== WHAT IS EXPECTED ==
Please return all lines from the records below that include the string "cone".

------ RECORDS SUPPLIED ------

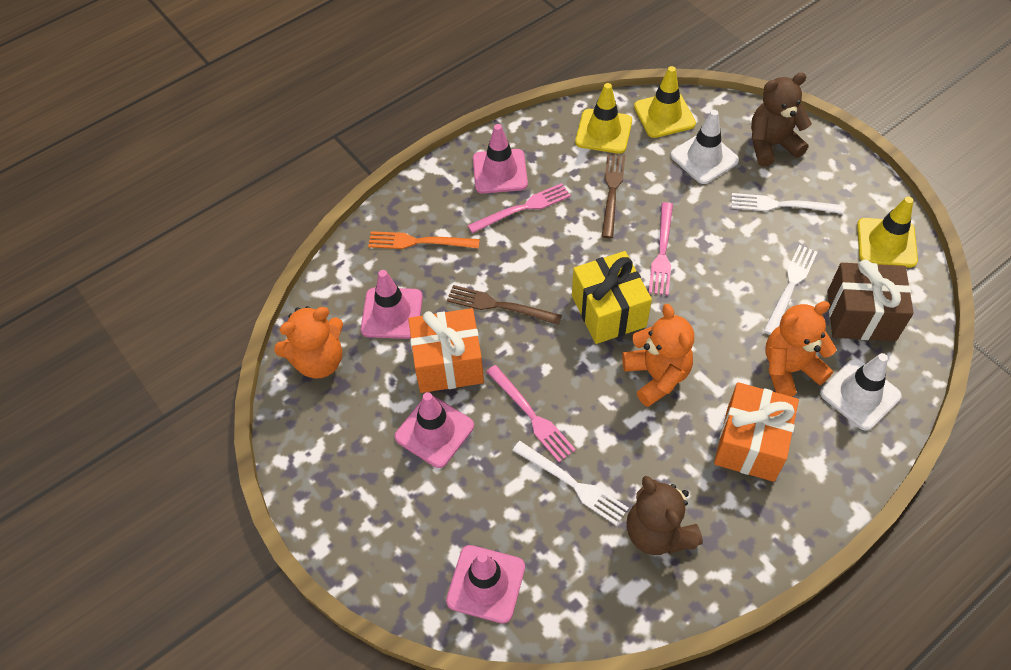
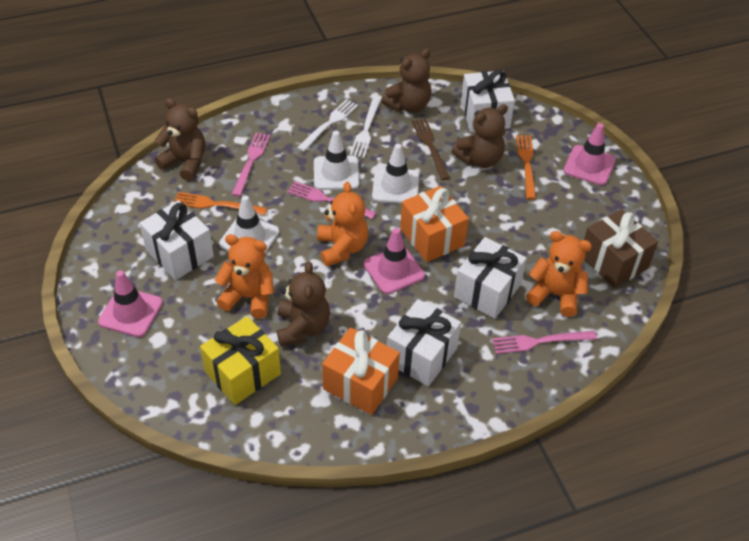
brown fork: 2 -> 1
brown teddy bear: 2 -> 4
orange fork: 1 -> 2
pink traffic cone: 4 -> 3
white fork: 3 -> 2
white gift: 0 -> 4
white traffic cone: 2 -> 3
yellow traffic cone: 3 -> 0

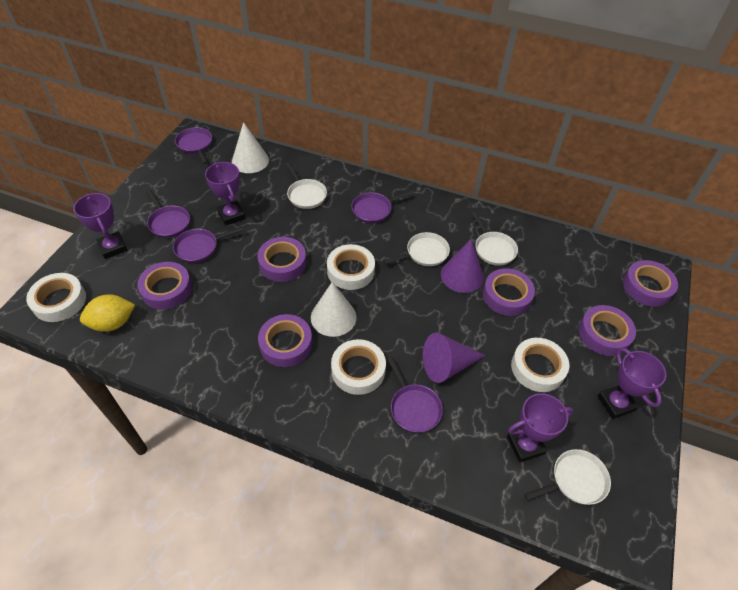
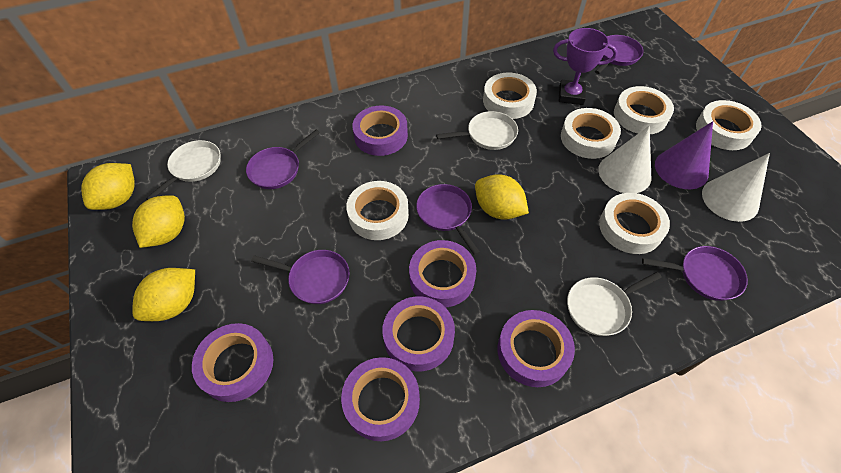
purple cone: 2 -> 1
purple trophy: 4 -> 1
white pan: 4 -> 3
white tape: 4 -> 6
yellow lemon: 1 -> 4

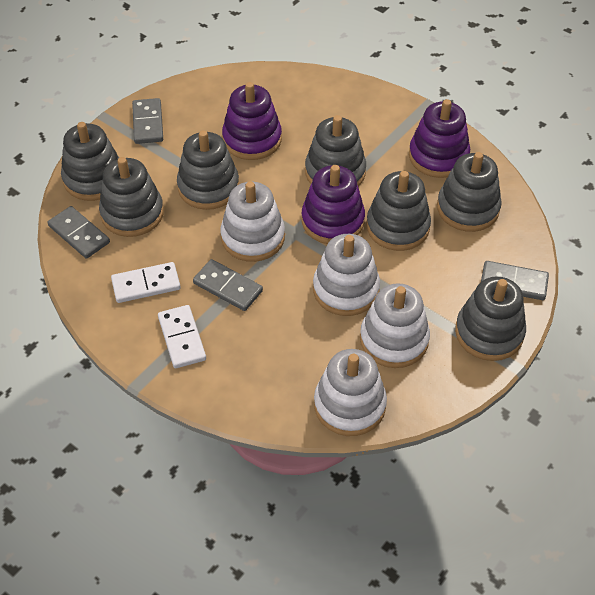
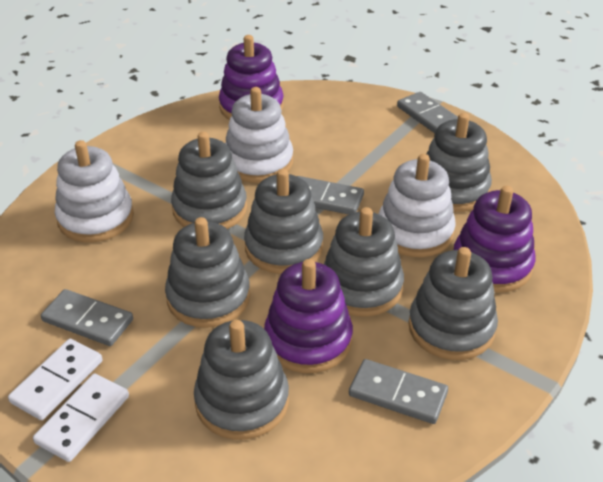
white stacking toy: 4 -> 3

------
------ RECORDS SUPPLIED ------

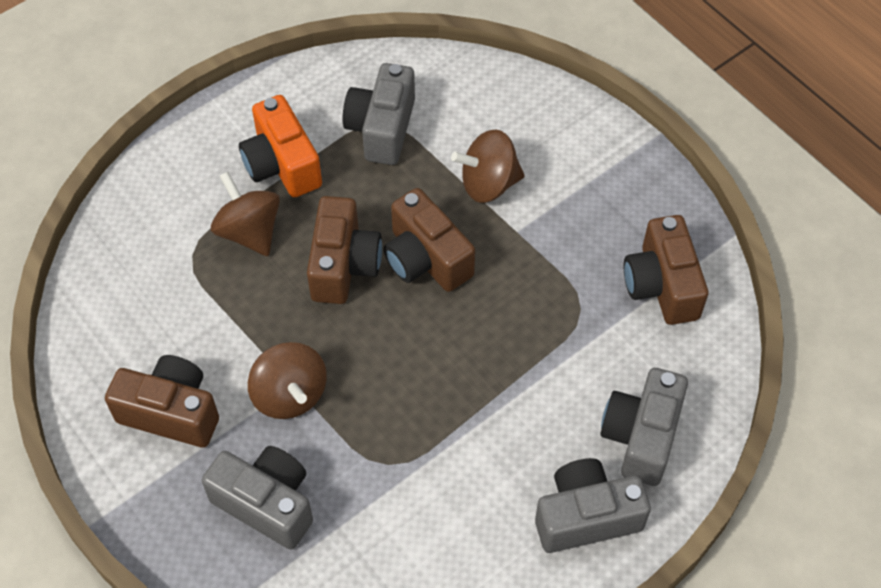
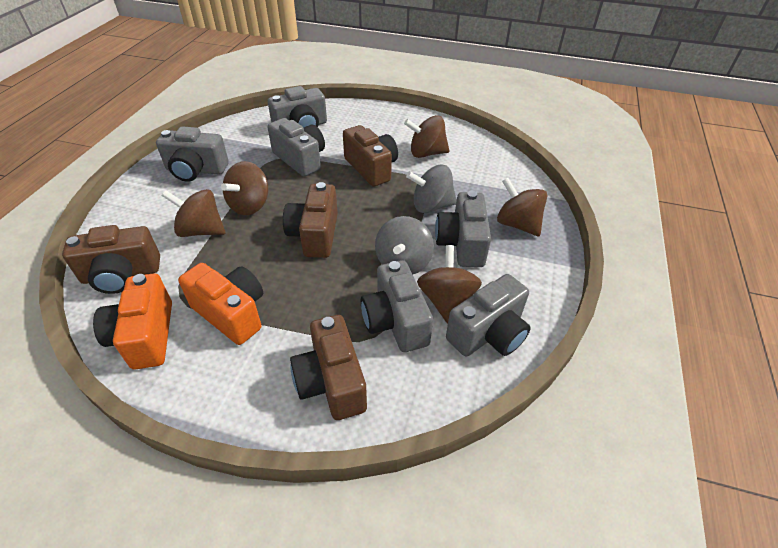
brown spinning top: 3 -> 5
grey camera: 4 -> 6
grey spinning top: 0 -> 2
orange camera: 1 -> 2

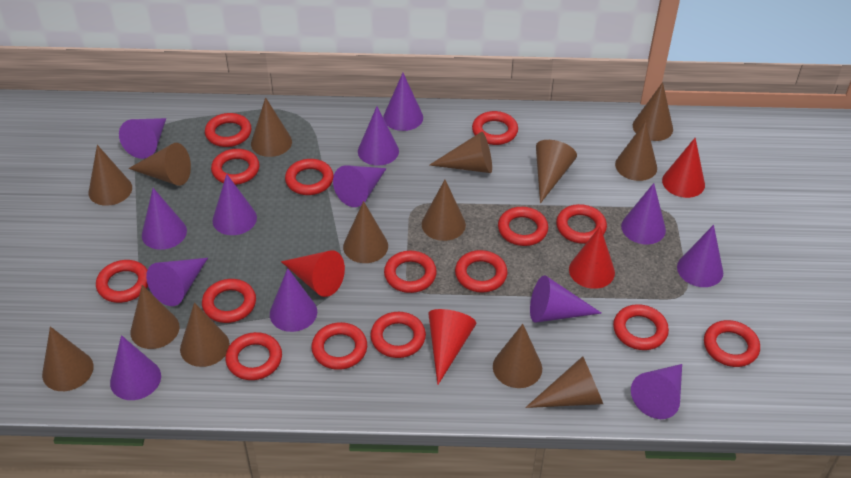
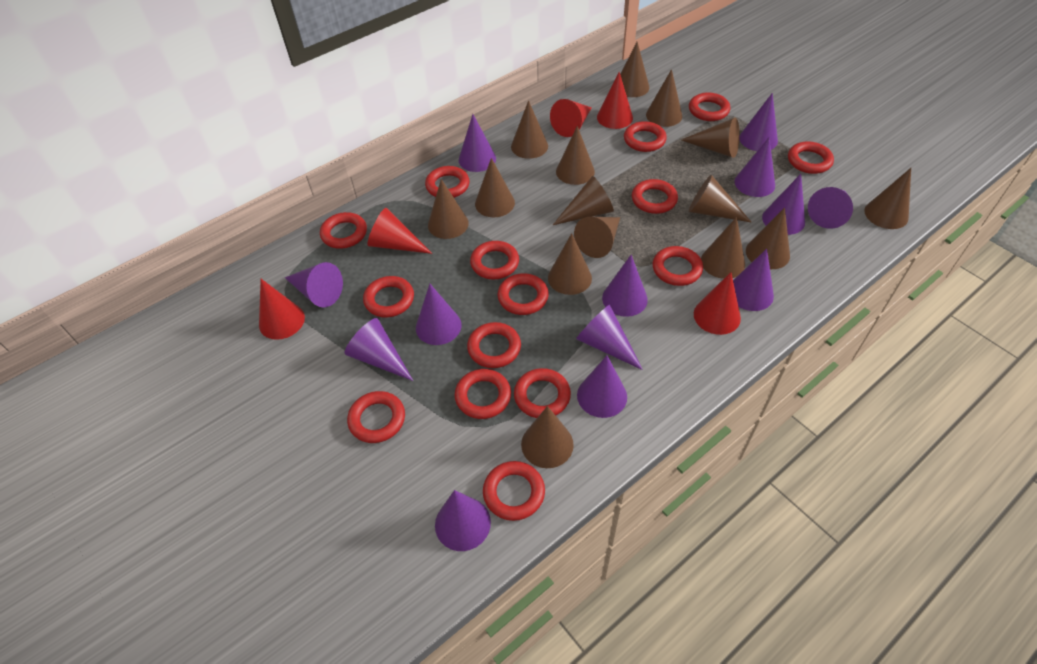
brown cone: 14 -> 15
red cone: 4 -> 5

------
------ RECORDS SUPPLIED ------

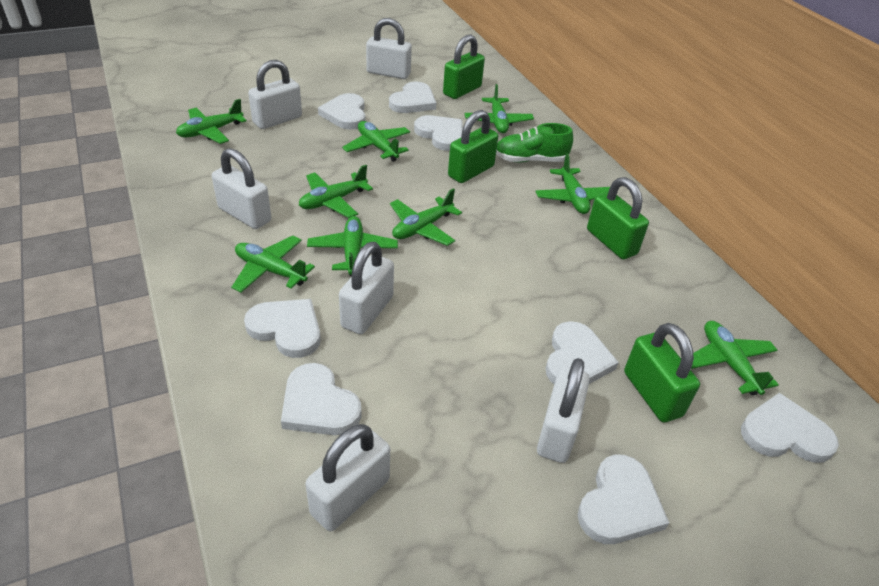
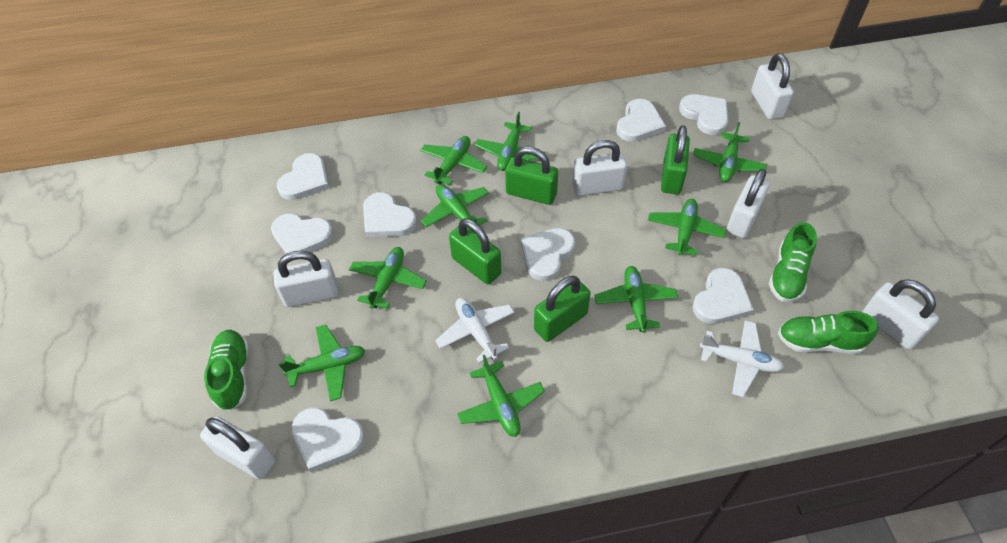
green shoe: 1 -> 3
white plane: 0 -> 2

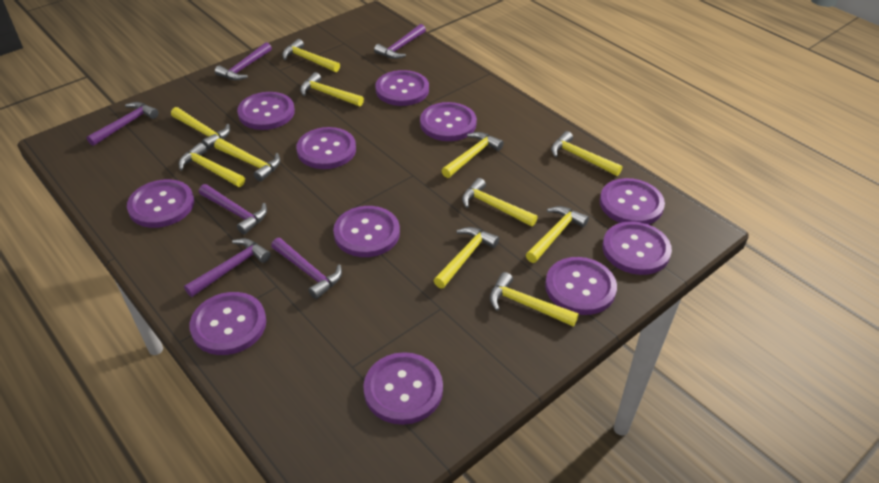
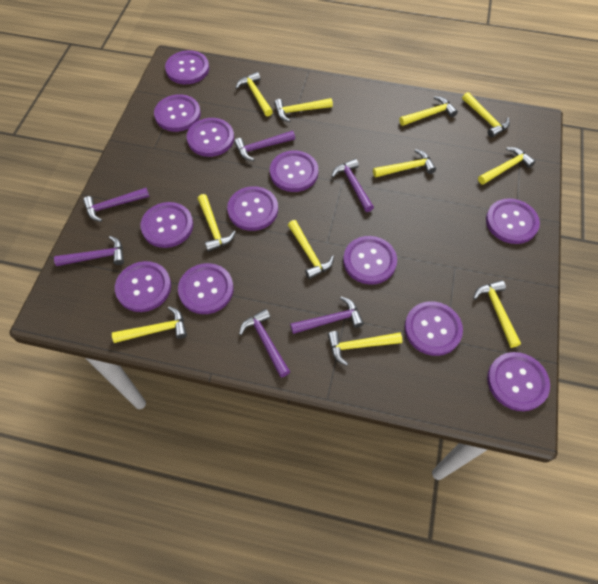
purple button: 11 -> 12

------

== SOLUTION TO THE PROBLEM ==
pink traffic cone: 4 -> 3
white traffic cone: 2 -> 3
yellow traffic cone: 3 -> 0
purple cone: 2 -> 1
brown cone: 14 -> 15
red cone: 4 -> 5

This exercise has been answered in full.